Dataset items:
::::::::::

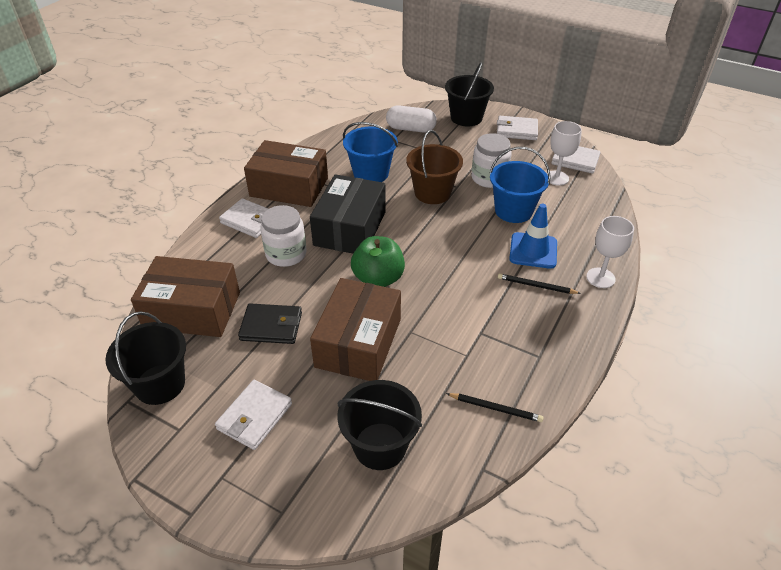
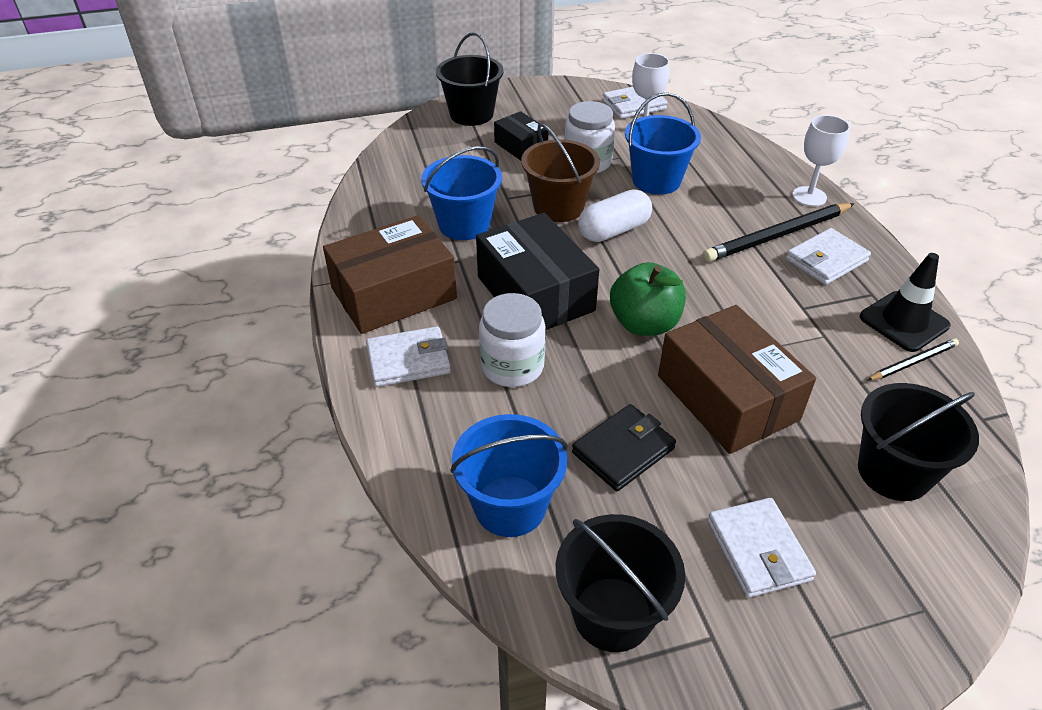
camera: 45 degrees left, 0 degrees up
(192, 310) = (510, 506): brown box -> blue bucket
(410, 129) = (431, 154): white capsule -> white capsule (613, 230)
(465, 149) = (521, 146): none -> black box
(516, 130) = (540, 103): white wallet -> white wallet (826, 260)
(531, 385) = (904, 321): none -> black traffic cone
(533, 251) = (727, 206): blue traffic cone -> none
(536, 286) = (777, 236): black pencil -> black pencil, size x1.86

::::::::::

_Assigned task_. Would you copy exactly the lines from the one that contains "(465, 149) = (521, 146): none -> black box" through the final line of the records above, including both?

_Response area_.
(465, 149) = (521, 146): none -> black box
(516, 130) = (540, 103): white wallet -> white wallet (826, 260)
(531, 385) = (904, 321): none -> black traffic cone
(533, 251) = (727, 206): blue traffic cone -> none
(536, 286) = (777, 236): black pencil -> black pencil, size x1.86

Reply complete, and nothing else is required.